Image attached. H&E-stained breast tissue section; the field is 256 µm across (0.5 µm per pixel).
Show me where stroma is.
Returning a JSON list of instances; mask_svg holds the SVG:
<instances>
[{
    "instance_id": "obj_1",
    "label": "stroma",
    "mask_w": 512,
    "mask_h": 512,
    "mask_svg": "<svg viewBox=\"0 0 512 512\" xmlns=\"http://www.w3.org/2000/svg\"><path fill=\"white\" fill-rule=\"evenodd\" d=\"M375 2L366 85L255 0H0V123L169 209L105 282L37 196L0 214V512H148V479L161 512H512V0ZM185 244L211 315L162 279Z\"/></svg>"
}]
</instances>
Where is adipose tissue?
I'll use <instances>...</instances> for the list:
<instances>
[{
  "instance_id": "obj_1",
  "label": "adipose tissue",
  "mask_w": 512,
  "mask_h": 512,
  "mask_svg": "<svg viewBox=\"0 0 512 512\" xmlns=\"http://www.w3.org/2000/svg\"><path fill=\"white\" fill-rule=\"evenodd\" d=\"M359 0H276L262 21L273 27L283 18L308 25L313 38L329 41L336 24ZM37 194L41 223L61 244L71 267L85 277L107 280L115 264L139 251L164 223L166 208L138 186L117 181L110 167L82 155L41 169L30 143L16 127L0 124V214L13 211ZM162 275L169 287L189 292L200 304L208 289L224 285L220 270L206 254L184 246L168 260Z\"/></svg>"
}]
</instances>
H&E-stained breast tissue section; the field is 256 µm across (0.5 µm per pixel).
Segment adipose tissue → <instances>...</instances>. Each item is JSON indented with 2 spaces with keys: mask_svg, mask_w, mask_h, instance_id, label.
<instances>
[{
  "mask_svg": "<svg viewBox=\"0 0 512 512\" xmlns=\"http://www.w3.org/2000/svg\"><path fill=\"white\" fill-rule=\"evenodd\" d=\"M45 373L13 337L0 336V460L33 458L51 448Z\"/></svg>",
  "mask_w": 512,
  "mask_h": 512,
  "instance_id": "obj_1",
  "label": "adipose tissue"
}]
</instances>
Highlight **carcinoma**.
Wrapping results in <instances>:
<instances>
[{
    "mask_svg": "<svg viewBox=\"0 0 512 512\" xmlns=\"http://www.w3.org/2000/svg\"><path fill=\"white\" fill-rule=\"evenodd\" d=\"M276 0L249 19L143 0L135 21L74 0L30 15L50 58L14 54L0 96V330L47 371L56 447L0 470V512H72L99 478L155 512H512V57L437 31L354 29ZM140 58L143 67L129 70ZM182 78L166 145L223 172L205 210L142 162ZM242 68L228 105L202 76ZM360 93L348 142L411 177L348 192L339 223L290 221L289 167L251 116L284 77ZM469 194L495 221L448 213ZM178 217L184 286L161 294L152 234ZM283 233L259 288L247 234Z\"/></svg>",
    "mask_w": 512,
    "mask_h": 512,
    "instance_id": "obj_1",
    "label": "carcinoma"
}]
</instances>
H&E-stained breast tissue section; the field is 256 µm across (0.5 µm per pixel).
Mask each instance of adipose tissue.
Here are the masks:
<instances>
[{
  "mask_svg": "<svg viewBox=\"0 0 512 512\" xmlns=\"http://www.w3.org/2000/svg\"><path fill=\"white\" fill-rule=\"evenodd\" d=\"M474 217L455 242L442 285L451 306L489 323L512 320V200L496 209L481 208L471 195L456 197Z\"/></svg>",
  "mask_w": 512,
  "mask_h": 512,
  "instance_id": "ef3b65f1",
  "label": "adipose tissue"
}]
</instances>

● **Work required**: Write out the whole listing again, exactly as it stands.

● **Result of this task**:
Image attached. H&E-stained breast tissue section; the field is 256 µm across (0.5 µm per pixel).
Show me where stroma is.
Returning a JSON list of instances; mask_svg holds the SVG:
<instances>
[{
    "instance_id": "obj_1",
    "label": "stroma",
    "mask_w": 512,
    "mask_h": 512,
    "mask_svg": "<svg viewBox=\"0 0 512 512\" xmlns=\"http://www.w3.org/2000/svg\"><path fill=\"white\" fill-rule=\"evenodd\" d=\"M375 2L366 85L255 0H0V123L169 209L105 282L37 196L0 214V512H148V479L161 512H512V0ZM185 244L211 315L162 279Z\"/></svg>"
}]
</instances>
Where is adipose tissue?
I'll use <instances>...</instances> for the list:
<instances>
[{
  "instance_id": "obj_1",
  "label": "adipose tissue",
  "mask_w": 512,
  "mask_h": 512,
  "mask_svg": "<svg viewBox=\"0 0 512 512\" xmlns=\"http://www.w3.org/2000/svg\"><path fill=\"white\" fill-rule=\"evenodd\" d=\"M359 0H276L262 21L273 27L283 18L308 25L313 38L329 41L336 24ZM37 194L41 223L61 244L71 267L85 277L107 280L115 264L139 251L164 223L166 208L138 186L117 181L110 167L82 155L41 169L30 143L16 127L0 124V214L13 211ZM162 275L169 287L189 292L200 304L208 289L224 285L220 270L206 254L184 246L168 260Z\"/></svg>"
}]
</instances>
H&E-stained breast tissue section; the field is 256 µm across (0.5 µm per pixel).
Segment adipose tissue → <instances>...</instances>. Each item is JSON indented with 2 spaces with keys: mask_svg, mask_w, mask_h, instance_id, label.
<instances>
[{
  "mask_svg": "<svg viewBox=\"0 0 512 512\" xmlns=\"http://www.w3.org/2000/svg\"><path fill=\"white\" fill-rule=\"evenodd\" d=\"M45 373L13 337L0 336V460L33 458L51 448Z\"/></svg>",
  "mask_w": 512,
  "mask_h": 512,
  "instance_id": "obj_1",
  "label": "adipose tissue"
}]
</instances>
Highlight **carcinoma**.
Wrapping results in <instances>:
<instances>
[{
    "mask_svg": "<svg viewBox=\"0 0 512 512\" xmlns=\"http://www.w3.org/2000/svg\"><path fill=\"white\" fill-rule=\"evenodd\" d=\"M276 0L249 19L143 0L135 21L74 0L30 15L50 58L14 54L0 96V330L47 371L56 447L0 470V512H72L99 478L155 512H512V57L437 31L354 29ZM140 58L143 67L129 70ZM182 78L166 145L223 172L205 210L142 162ZM242 68L228 105L202 76ZM360 93L348 142L411 177L348 192L339 223L290 221L289 167L251 116L284 77ZM469 194L495 221L448 213ZM178 217L184 286L161 294L152 234ZM283 233L259 288L247 234Z\"/></svg>",
    "mask_w": 512,
    "mask_h": 512,
    "instance_id": "obj_1",
    "label": "carcinoma"
}]
</instances>
H&E-stained breast tissue section; the field is 256 µm across (0.5 µm per pixel).
Mask each instance of adipose tissue.
Here are the masks:
<instances>
[{
  "mask_svg": "<svg viewBox=\"0 0 512 512\" xmlns=\"http://www.w3.org/2000/svg\"><path fill=\"white\" fill-rule=\"evenodd\" d=\"M474 217L455 242L442 285L451 306L489 323L512 320V200L496 209L481 208L471 195L456 197Z\"/></svg>",
  "mask_w": 512,
  "mask_h": 512,
  "instance_id": "ef3b65f1",
  "label": "adipose tissue"
}]
</instances>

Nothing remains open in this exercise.